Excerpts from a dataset

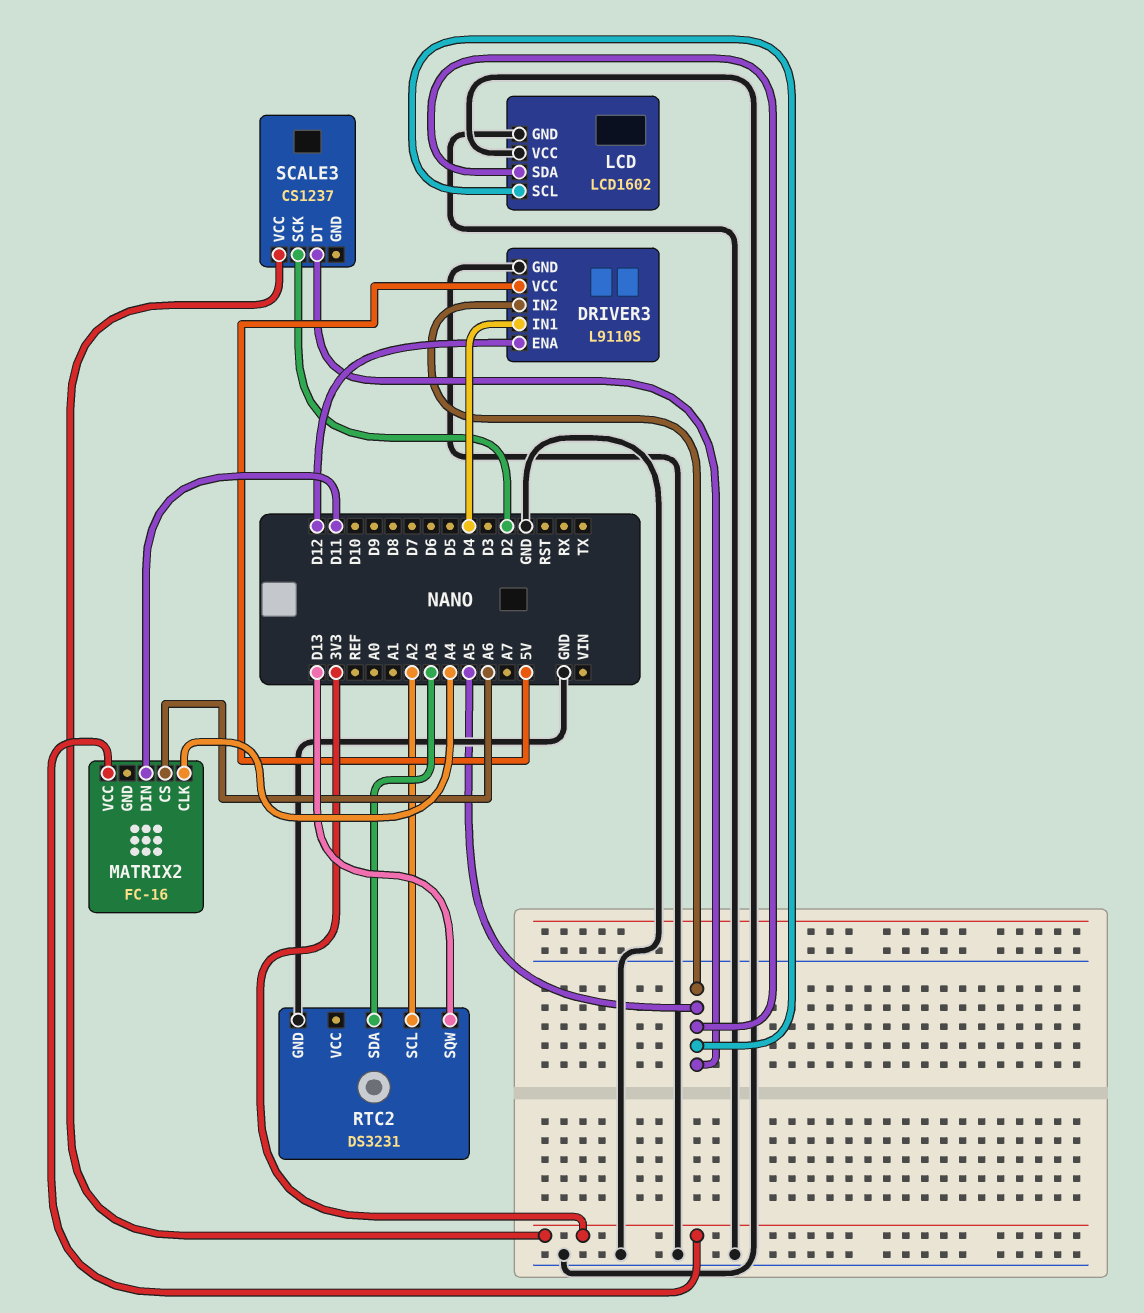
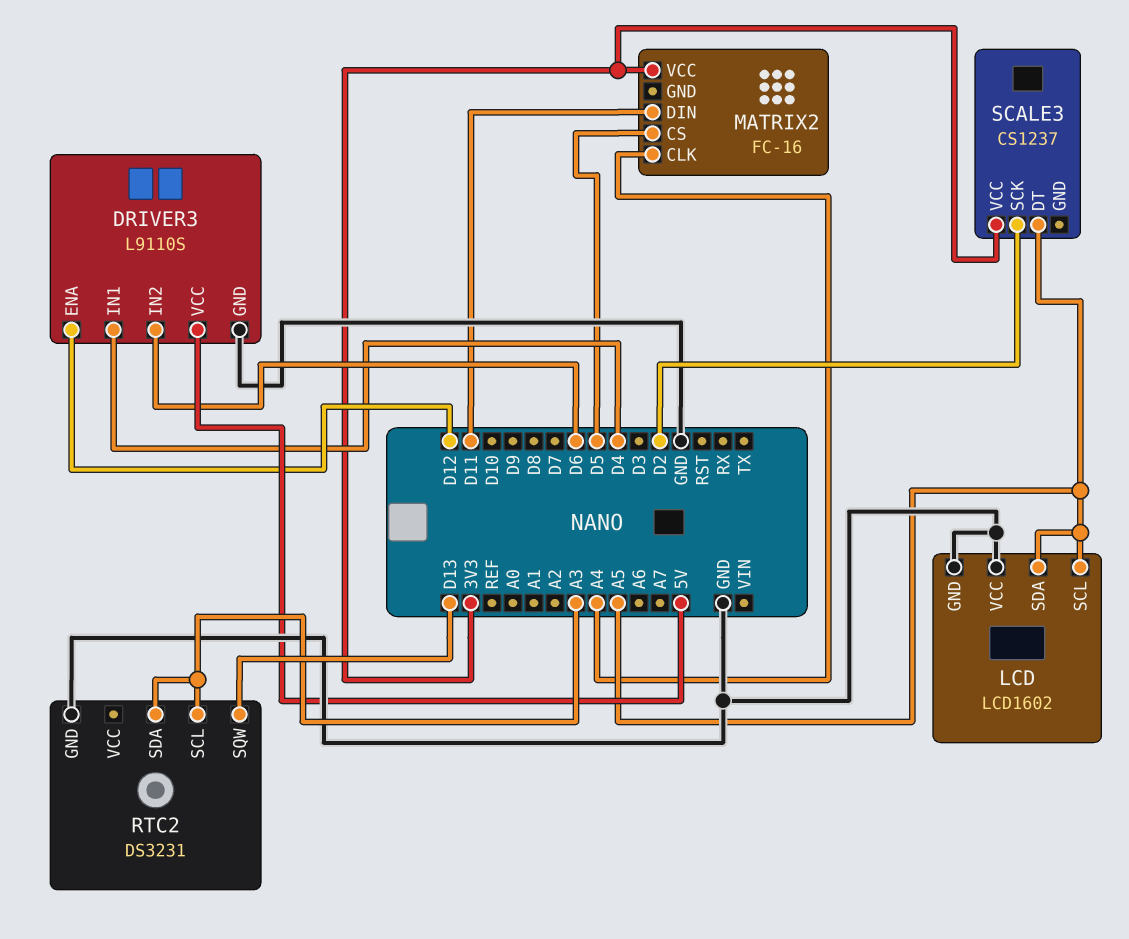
DRIVER3 pin IN2: A5 -> D6
MATRIX2 pin CS: A6 -> D5
RTC2 pin SCL: A2 -> A3

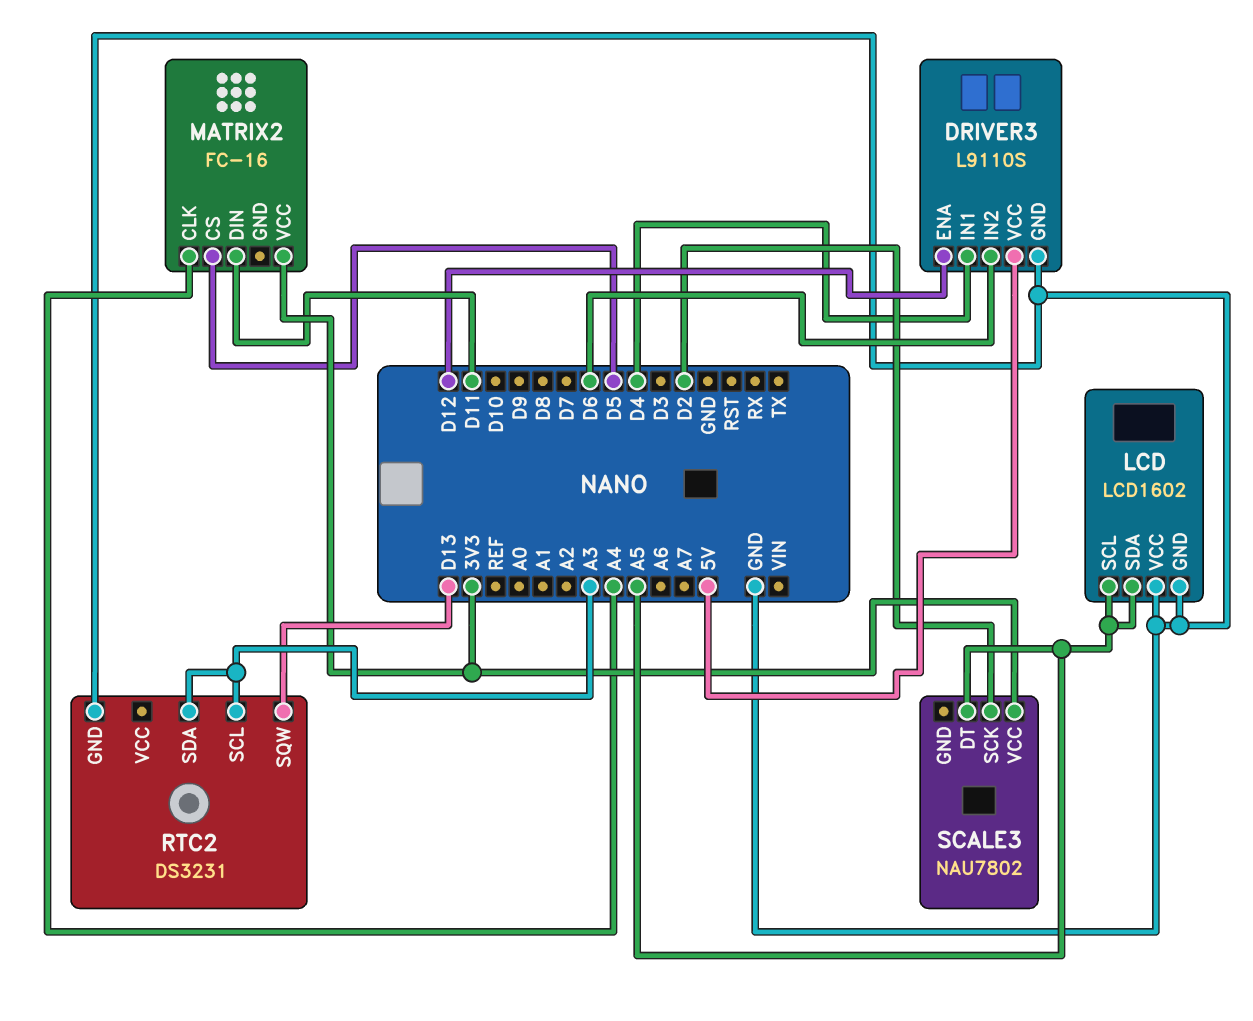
SCALE3: CS1237 -> NAU7802

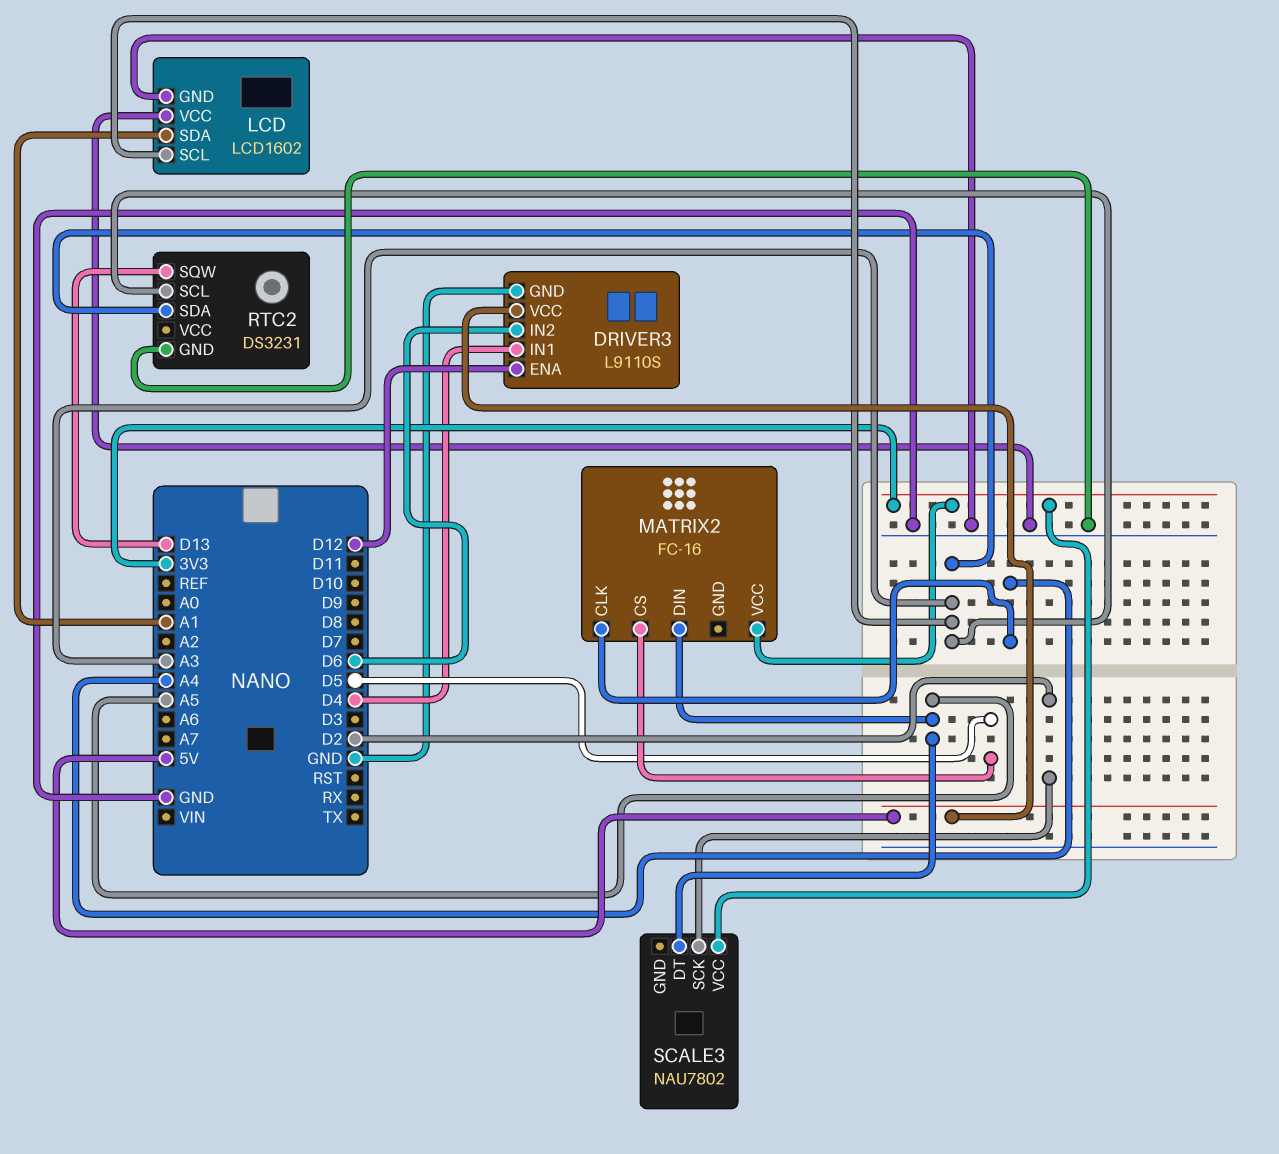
LCD pin SCL: A5 -> A3
LCD pin SDA: A5 -> A1
MATRIX2 pin DIN: D11 -> A5

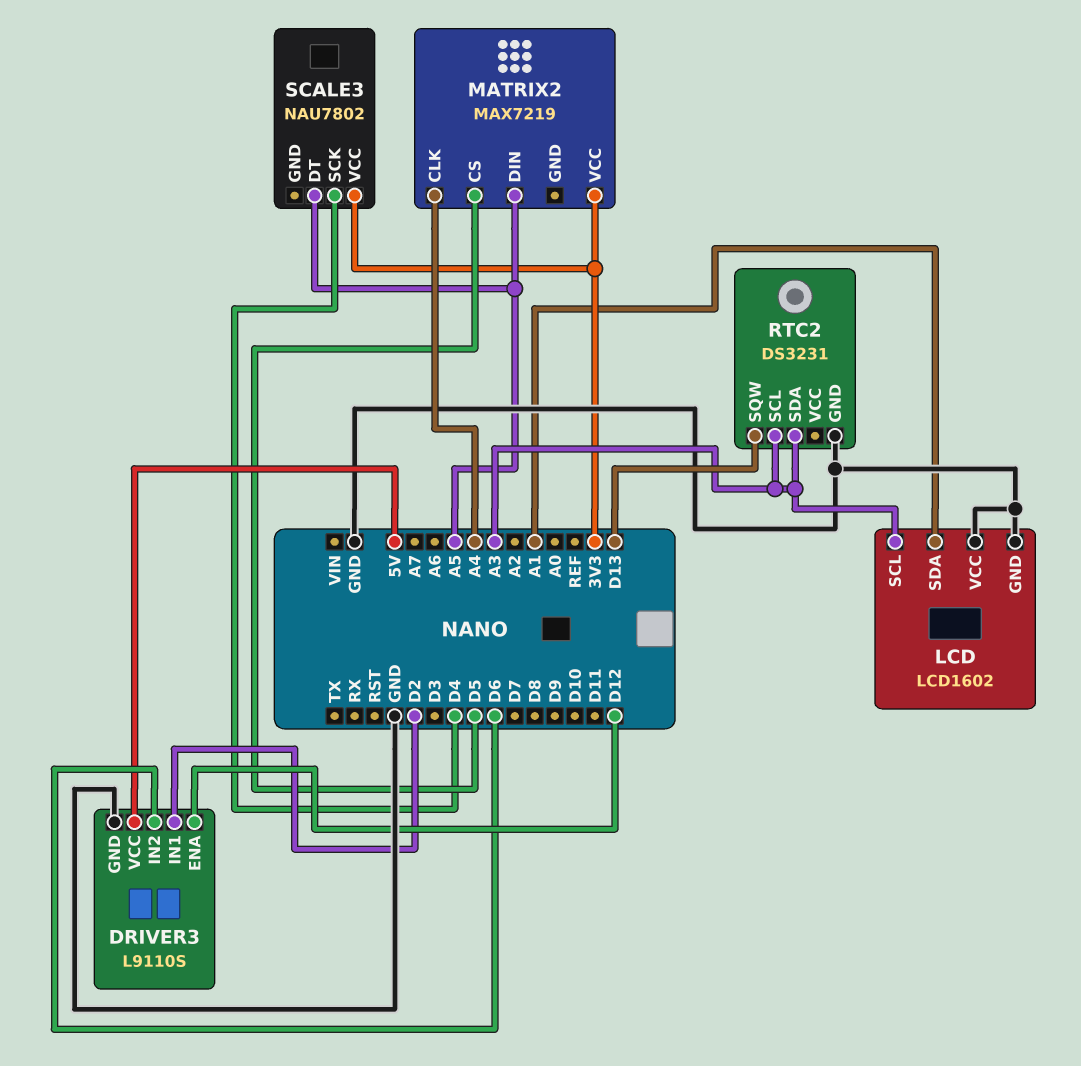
DRIVER3 pin IN1: D4 -> D2
MATRIX2: FC-16 -> MAX7219
SCALE3 pin SCK: D2 -> D4

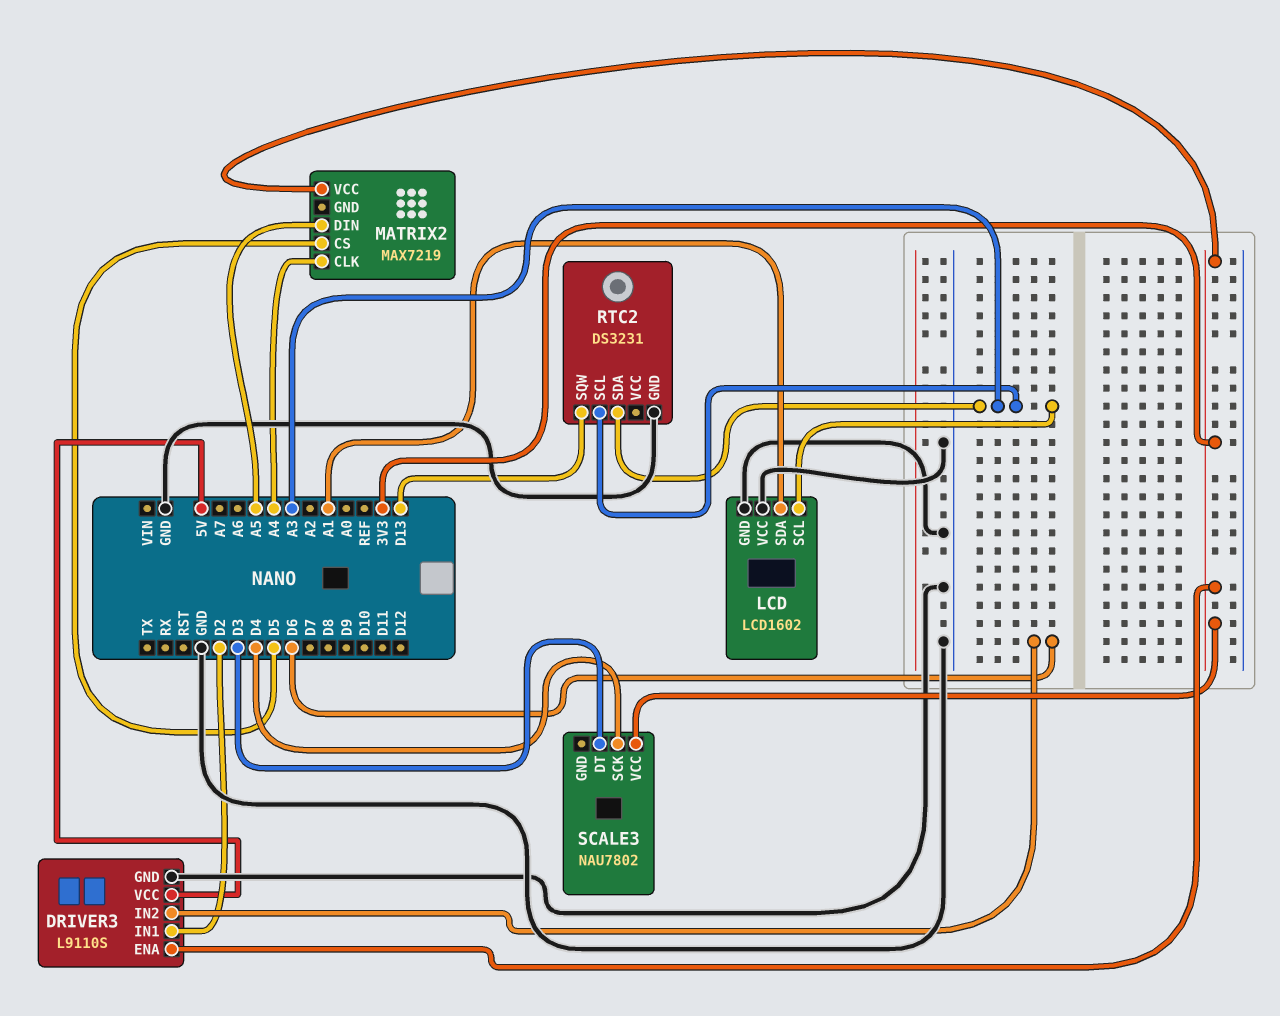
DRIVER3 pin ENA: D12 -> 3V3
SCALE3 pin DT: A5 -> D3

ASSIGNMENT:
Each record must appear again exactly as written above, without its pictures.

ANSWER SECTION:
DRIVER3 pin IN2: A5 -> D6
MATRIX2 pin CS: A6 -> D5
RTC2 pin SCL: A2 -> A3

SCALE3: CS1237 -> NAU7802

LCD pin SCL: A5 -> A3
LCD pin SDA: A5 -> A1
MATRIX2 pin DIN: D11 -> A5

DRIVER3 pin IN1: D4 -> D2
MATRIX2: FC-16 -> MAX7219
SCALE3 pin SCK: D2 -> D4

DRIVER3 pin ENA: D12 -> 3V3
SCALE3 pin DT: A5 -> D3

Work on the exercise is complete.